Data excerpts:
******
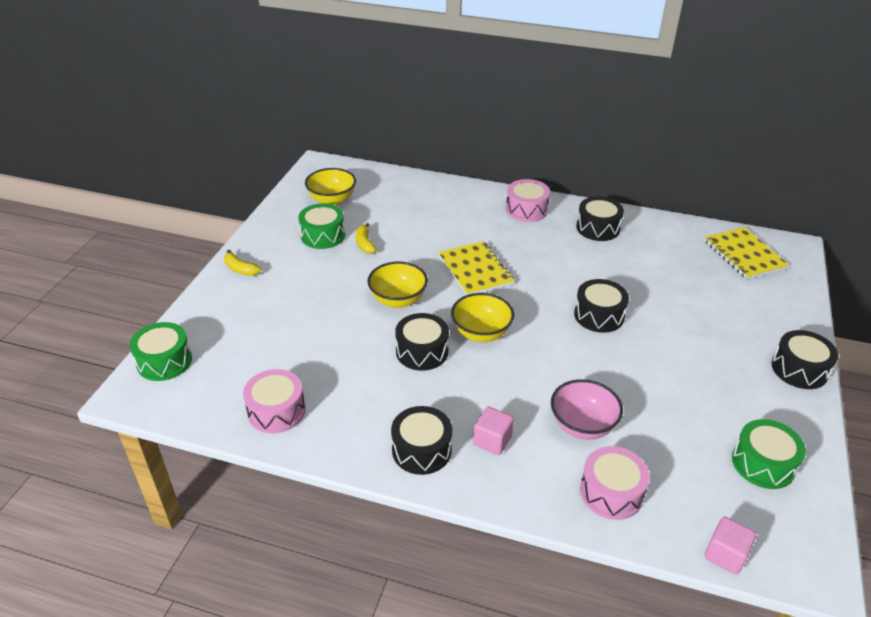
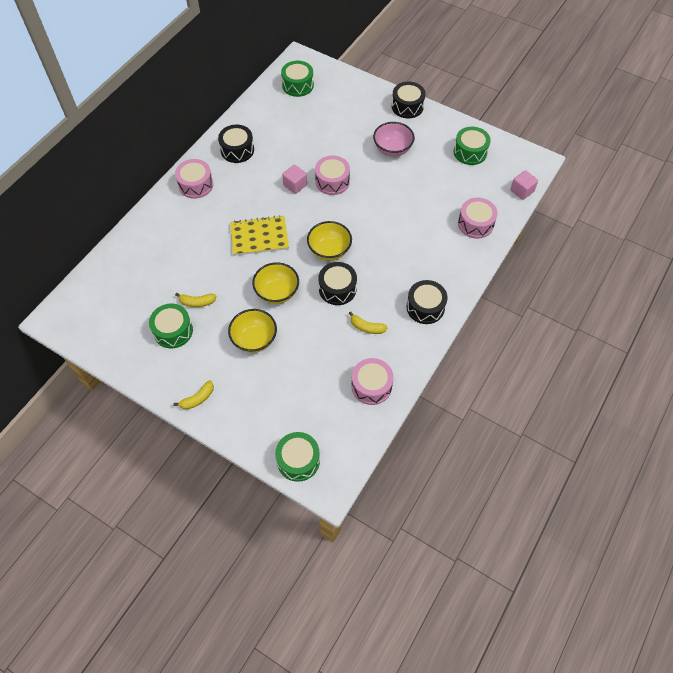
camera: 75 degrees left, 20 degrees up
(332, 200) = (120, 316): yellow bowl -> yellow bowl (254, 339)
(369, 391) = (367, 327): none -> yellow banana
(492, 440) = (426, 269): pink cube -> pink cube (295, 185)
(582, 426) = (425, 221): pink bowl -> pink bowl (392, 149)
(599, 315) = (332, 181): black drum -> pink drum
(744, 255) = (298, 85): yellow notebook -> green drum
******
Exercise brief:
When you reproduce the data shown above, keep each line exact and omit every picture.

Output for this task:
camera: 75 degrees left, 20 degrees up
(332, 200) = (120, 316): yellow bowl -> yellow bowl (254, 339)
(369, 391) = (367, 327): none -> yellow banana
(492, 440) = (426, 269): pink cube -> pink cube (295, 185)
(582, 426) = (425, 221): pink bowl -> pink bowl (392, 149)
(599, 315) = (332, 181): black drum -> pink drum
(744, 255) = (298, 85): yellow notebook -> green drum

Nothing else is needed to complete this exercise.